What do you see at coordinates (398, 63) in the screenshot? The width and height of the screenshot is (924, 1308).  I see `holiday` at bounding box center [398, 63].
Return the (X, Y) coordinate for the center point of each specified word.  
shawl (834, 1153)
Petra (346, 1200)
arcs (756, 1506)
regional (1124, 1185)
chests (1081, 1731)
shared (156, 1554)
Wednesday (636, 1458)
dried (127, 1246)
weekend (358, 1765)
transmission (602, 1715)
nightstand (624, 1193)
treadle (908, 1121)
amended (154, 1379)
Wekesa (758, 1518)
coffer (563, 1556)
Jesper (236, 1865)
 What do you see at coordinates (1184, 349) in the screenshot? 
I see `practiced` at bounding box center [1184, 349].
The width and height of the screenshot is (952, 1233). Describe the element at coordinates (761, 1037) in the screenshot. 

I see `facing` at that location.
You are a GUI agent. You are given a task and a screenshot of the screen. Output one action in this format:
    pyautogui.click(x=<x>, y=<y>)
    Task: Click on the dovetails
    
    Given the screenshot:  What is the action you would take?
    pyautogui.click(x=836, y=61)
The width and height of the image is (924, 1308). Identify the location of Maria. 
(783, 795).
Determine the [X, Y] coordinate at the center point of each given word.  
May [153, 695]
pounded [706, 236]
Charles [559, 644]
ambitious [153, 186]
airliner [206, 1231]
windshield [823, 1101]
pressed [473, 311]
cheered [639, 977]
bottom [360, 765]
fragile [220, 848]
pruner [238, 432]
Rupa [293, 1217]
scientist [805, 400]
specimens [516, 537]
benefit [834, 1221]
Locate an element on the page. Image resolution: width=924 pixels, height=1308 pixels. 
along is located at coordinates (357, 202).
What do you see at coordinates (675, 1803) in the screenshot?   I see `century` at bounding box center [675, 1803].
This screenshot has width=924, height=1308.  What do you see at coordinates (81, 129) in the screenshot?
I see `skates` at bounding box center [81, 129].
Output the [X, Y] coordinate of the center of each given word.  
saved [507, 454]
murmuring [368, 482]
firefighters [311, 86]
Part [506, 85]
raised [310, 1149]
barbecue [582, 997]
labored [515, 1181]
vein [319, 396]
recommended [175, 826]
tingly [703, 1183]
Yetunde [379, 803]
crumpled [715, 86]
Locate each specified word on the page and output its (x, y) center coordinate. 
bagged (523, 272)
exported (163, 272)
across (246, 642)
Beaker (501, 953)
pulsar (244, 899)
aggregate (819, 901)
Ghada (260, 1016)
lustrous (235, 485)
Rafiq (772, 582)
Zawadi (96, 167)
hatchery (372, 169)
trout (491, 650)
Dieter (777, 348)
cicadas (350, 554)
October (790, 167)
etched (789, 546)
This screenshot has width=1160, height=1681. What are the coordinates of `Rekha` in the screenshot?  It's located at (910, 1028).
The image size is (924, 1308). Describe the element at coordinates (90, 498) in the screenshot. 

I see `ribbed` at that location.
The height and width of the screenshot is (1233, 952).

-=-=-

*What you have to do:*
Reproduce the stretch from the line containing "dried (127, 1246)" through the line containing "firefighters [311, 86]", substituting "windscreen" for "windshield" and leaving everything else unchanged.

*Full output:*
dried (127, 1246)
weekend (358, 1765)
transmission (602, 1715)
nightstand (624, 1193)
treadle (908, 1121)
amended (154, 1379)
Wekesa (758, 1518)
coffer (563, 1556)
Jesper (236, 1865)
 What do you see at coordinates (1184, 349) in the screenshot? 
I see `practiced` at bounding box center [1184, 349].
The width and height of the screenshot is (952, 1233). Describe the element at coordinates (761, 1037) in the screenshot. 

I see `facing` at that location.
You are a GUI agent. You are given a task and a screenshot of the screen. Output one action in this format:
    pyautogui.click(x=<x>, y=<y>)
    Task: Click on the dovetails
    
    Given the screenshot:  What is the action you would take?
    pyautogui.click(x=836, y=61)
The width and height of the image is (924, 1308). Identify the location of Maria. 
(783, 795).
Determine the [X, Y] coordinate at the center point of each given word.  
May [153, 695]
pounded [706, 236]
Charles [559, 644]
ambitious [153, 186]
airliner [206, 1231]
windscreen [823, 1101]
pressed [473, 311]
cheered [639, 977]
bottom [360, 765]
fragile [220, 848]
pruner [238, 432]
Rupa [293, 1217]
scientist [805, 400]
specimens [516, 537]
benefit [834, 1221]
Locate an element on the page. Image resolution: width=924 pixels, height=1308 pixels. 
along is located at coordinates (357, 202).
What do you see at coordinates (675, 1803) in the screenshot?   I see `century` at bounding box center [675, 1803].
This screenshot has width=924, height=1308.  What do you see at coordinates (81, 129) in the screenshot?
I see `skates` at bounding box center [81, 129].
Output the [X, Y] coordinate of the center of each given word.  
saved [507, 454]
murmuring [368, 482]
firefighters [311, 86]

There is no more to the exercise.